Given entries:

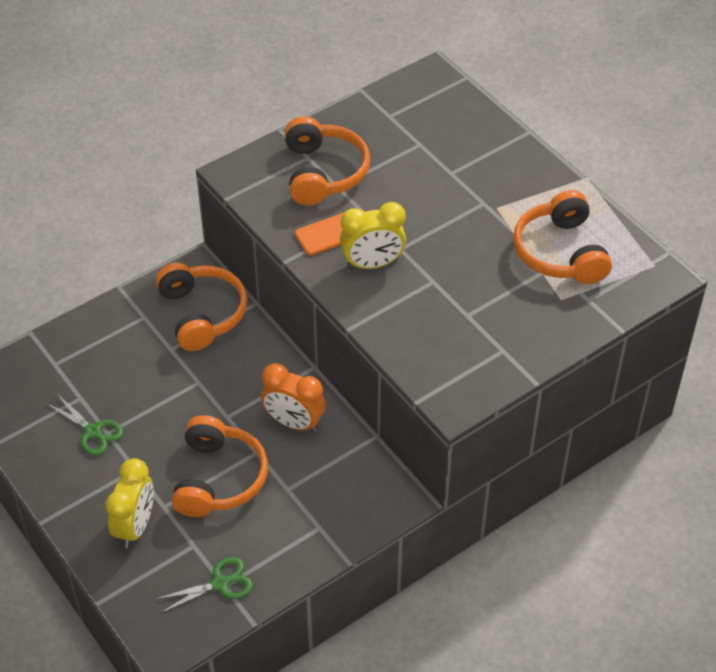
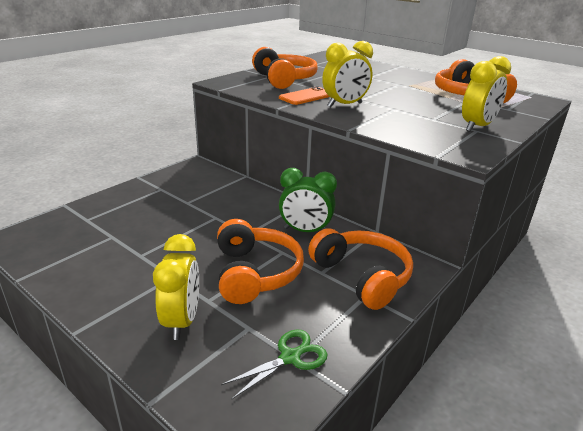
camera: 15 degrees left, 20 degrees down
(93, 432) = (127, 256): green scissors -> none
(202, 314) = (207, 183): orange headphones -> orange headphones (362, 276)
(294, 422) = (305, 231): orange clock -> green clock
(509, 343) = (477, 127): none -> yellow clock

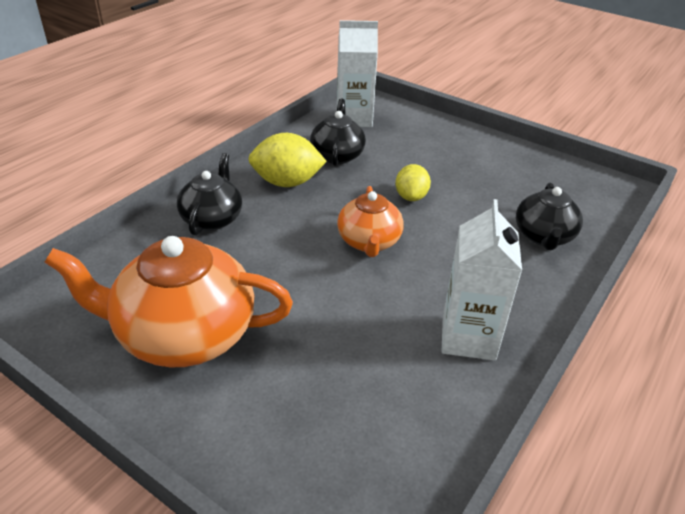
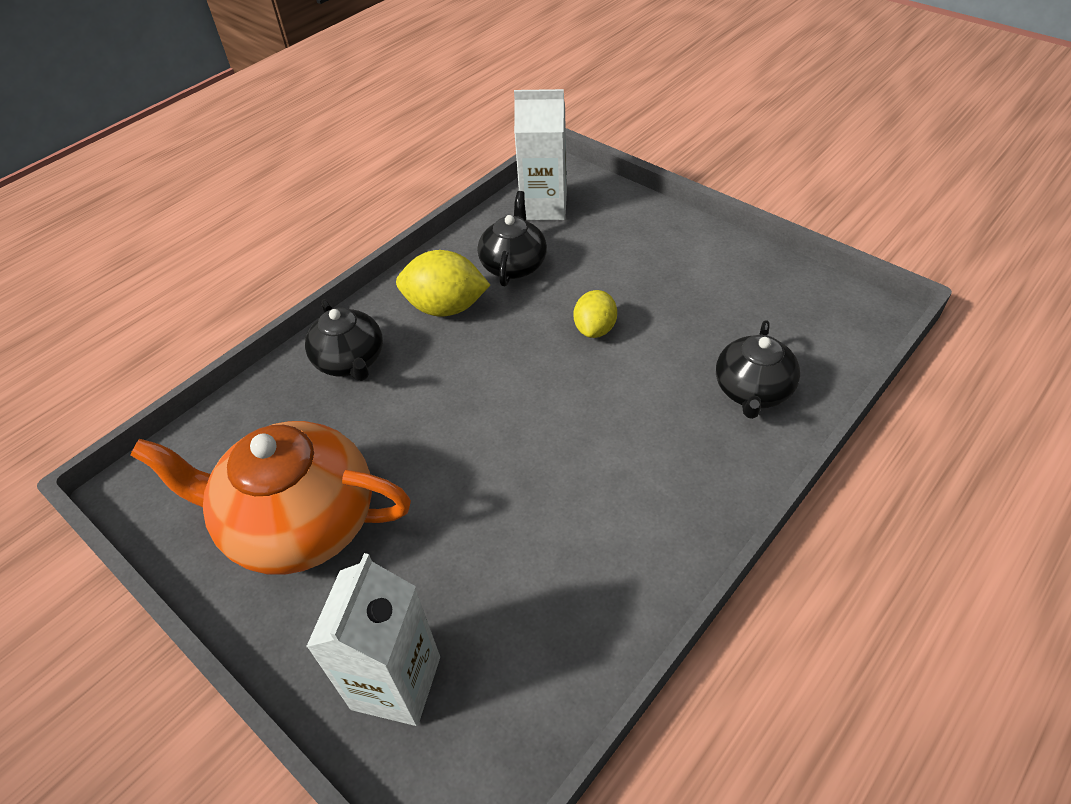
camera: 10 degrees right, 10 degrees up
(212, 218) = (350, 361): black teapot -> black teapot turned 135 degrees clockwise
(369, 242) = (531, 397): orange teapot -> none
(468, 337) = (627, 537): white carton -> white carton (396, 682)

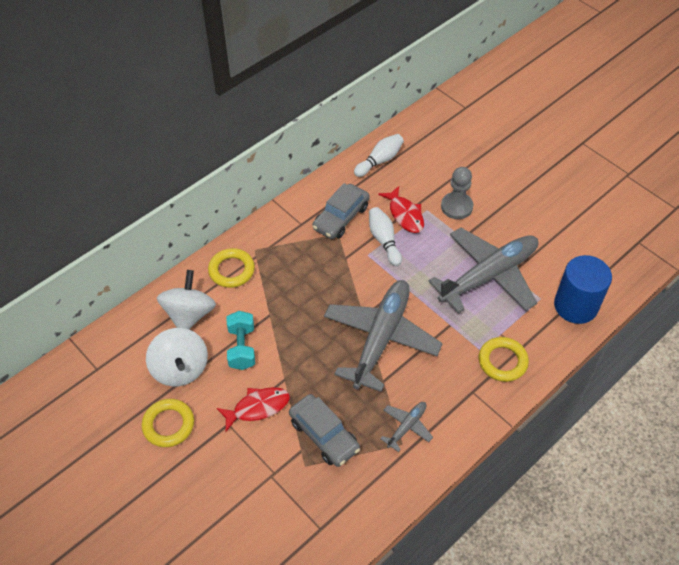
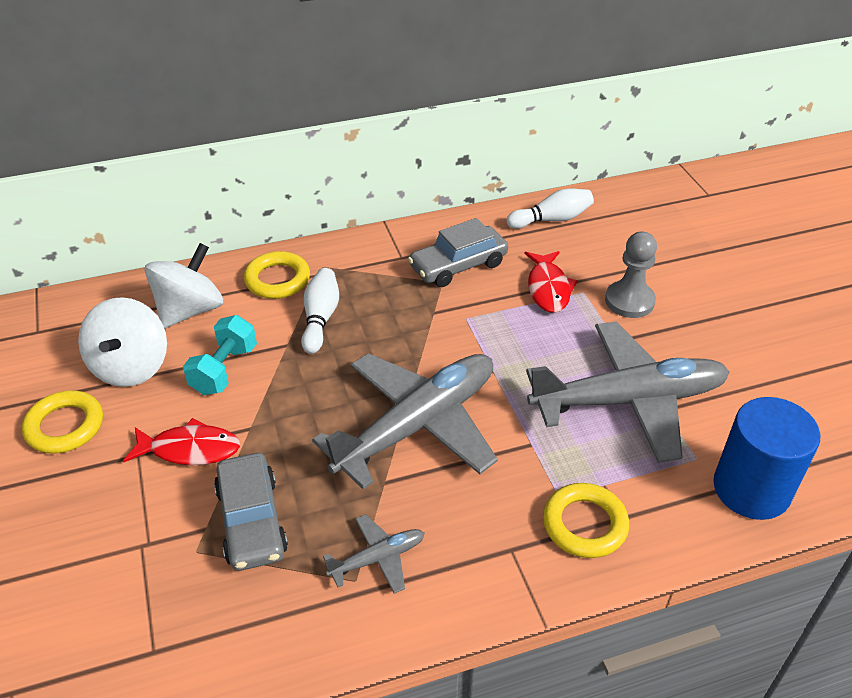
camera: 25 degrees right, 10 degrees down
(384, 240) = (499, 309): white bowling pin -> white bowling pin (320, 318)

Description of the task: Quote exactly the lines from the one that contains "(294, 422) = (305, 231): orange" through the end of the listing above, both ends included, leaving out the pictures.

Completed task:
(294, 422) = (305, 231): orange clock -> green clock
(509, 343) = (477, 127): none -> yellow clock

camera: 10 degrees right, 10 degrees up
(212, 218) = (350, 361): black teapot -> black teapot turned 135 degrees clockwise
(369, 242) = (531, 397): orange teapot -> none
(468, 337) = (627, 537): white carton -> white carton (396, 682)

camera: 25 degrees right, 10 degrees down
(384, 240) = (499, 309): white bowling pin -> white bowling pin (320, 318)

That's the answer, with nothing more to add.